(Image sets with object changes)
━━━━━━━━━━━━━━━━━━━━
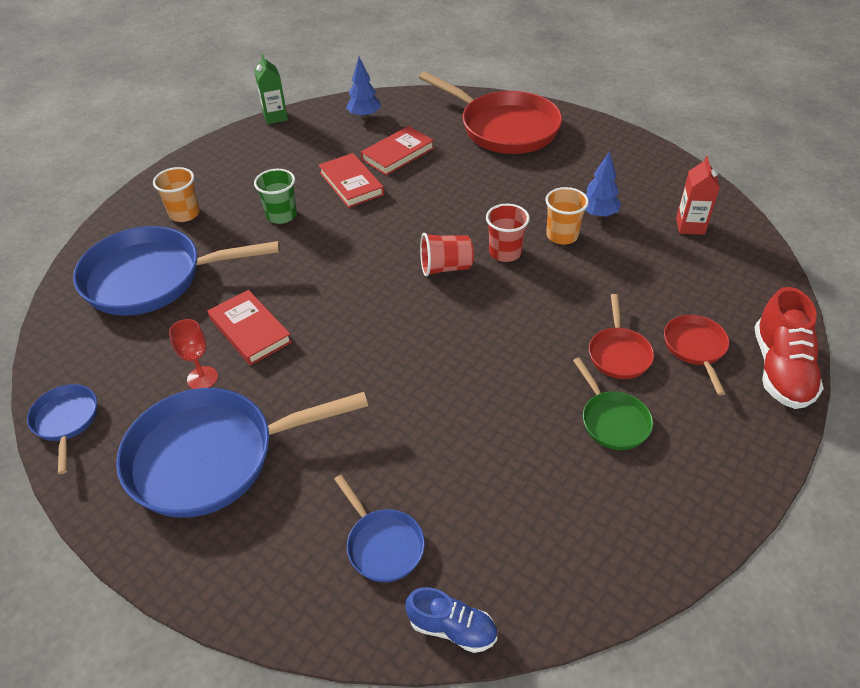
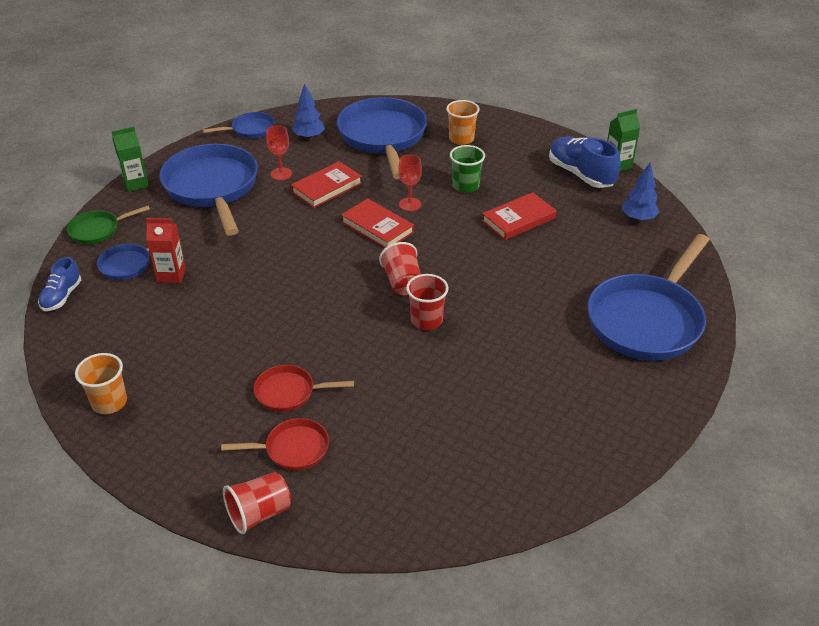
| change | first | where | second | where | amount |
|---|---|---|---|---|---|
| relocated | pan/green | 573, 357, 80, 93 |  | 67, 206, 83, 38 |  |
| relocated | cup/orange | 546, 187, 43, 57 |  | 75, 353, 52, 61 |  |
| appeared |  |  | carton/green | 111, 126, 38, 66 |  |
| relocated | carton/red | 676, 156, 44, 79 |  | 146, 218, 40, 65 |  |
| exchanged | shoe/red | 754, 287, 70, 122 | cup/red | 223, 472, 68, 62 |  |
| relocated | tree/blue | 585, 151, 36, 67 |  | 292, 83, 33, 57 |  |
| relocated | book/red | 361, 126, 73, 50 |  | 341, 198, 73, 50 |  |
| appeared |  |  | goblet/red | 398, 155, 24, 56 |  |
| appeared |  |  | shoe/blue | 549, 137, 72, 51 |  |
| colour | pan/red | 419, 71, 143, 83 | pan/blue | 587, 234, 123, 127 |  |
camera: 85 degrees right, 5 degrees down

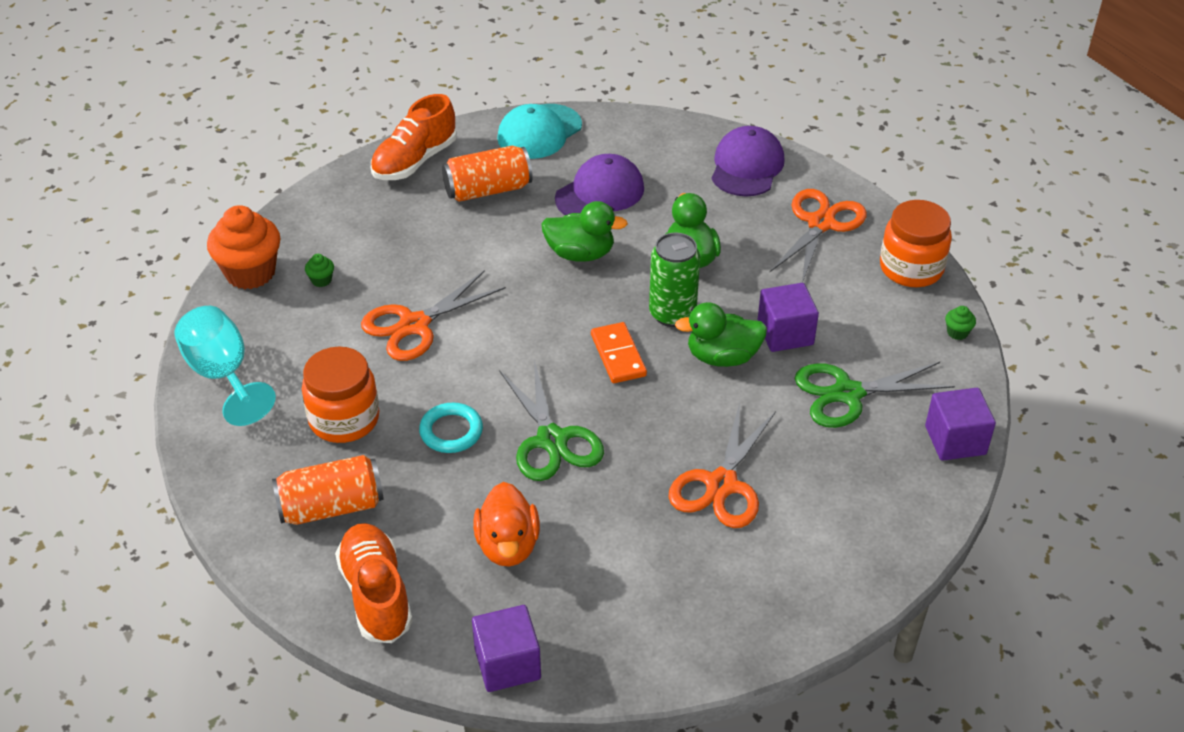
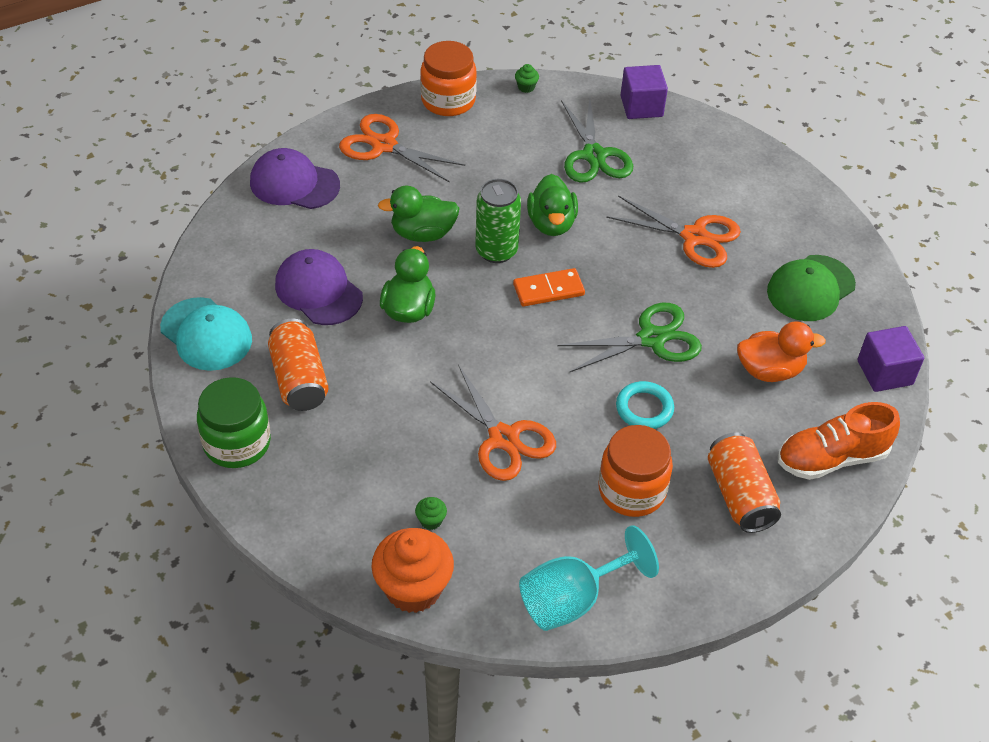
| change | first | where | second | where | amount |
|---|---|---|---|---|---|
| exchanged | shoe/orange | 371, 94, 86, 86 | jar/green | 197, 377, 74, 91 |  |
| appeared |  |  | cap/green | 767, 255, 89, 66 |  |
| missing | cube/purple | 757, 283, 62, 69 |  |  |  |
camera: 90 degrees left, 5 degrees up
━━━━━━━━━━━━━━━━━━━━
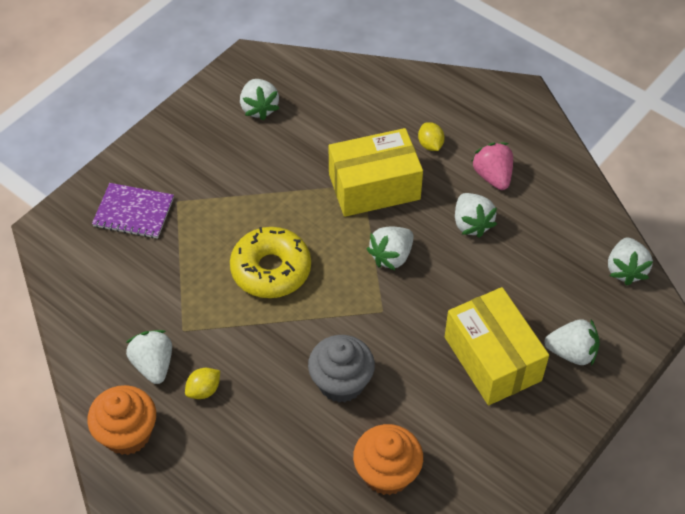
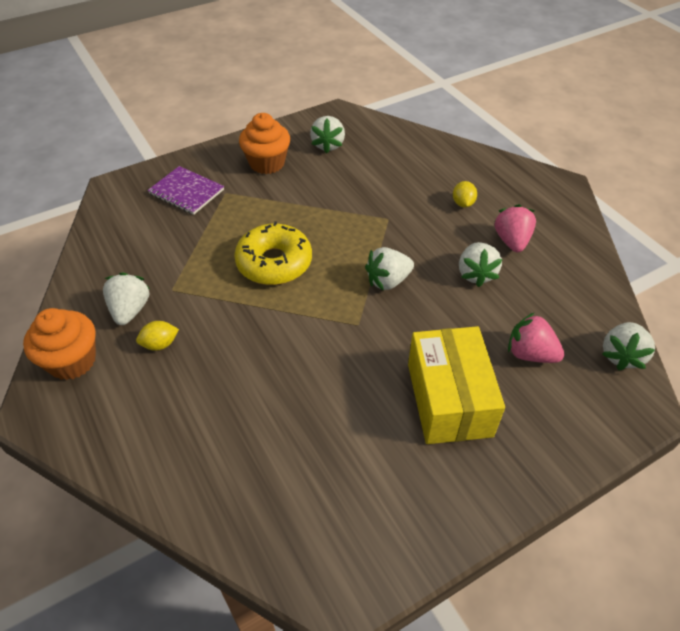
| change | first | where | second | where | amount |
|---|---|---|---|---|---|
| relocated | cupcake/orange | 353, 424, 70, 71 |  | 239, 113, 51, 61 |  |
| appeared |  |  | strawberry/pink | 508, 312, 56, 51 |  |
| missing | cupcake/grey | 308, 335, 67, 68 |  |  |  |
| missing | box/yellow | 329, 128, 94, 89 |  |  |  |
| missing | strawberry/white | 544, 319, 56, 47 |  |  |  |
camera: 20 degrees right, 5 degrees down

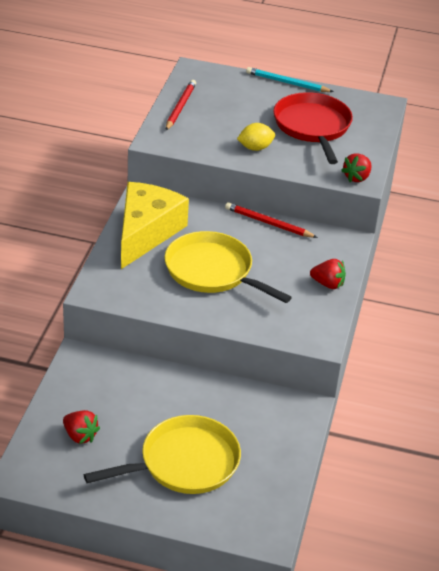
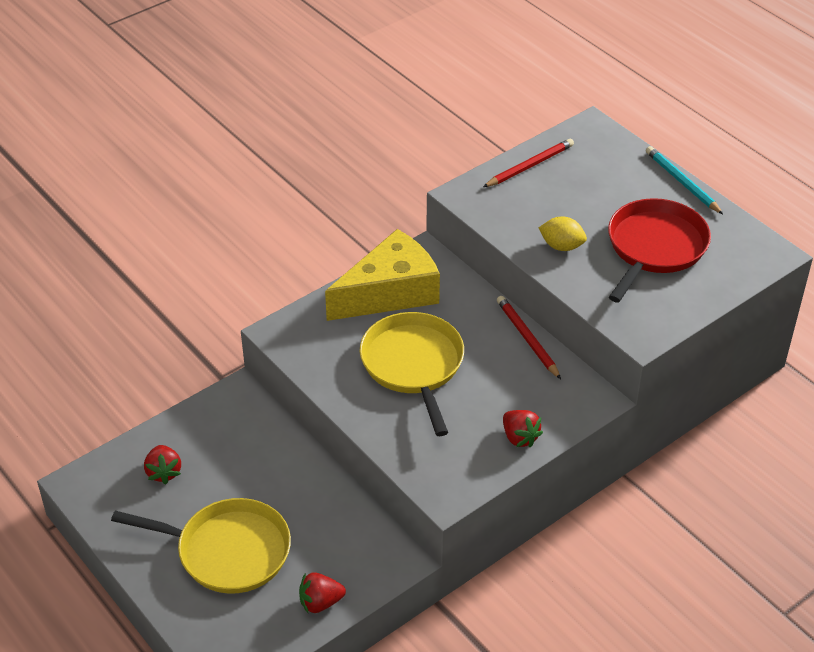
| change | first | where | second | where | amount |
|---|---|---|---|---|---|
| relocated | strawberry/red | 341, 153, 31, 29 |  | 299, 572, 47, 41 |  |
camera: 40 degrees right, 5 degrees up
━━━━━━━━━━━━━━━━━━━━
Task description: Filter the records for lines holding the string "blue". Copy each one.

Reply:
| relocated | tree/blue | 585, 151, 36, 67 |  | 292, 83, 33, 57 |  |
| appeared |  |  | shoe/blue | 549, 137, 72, 51 |  |
| colour | pan/red | 419, 71, 143, 83 | pan/blue | 587, 234, 123, 127 |  |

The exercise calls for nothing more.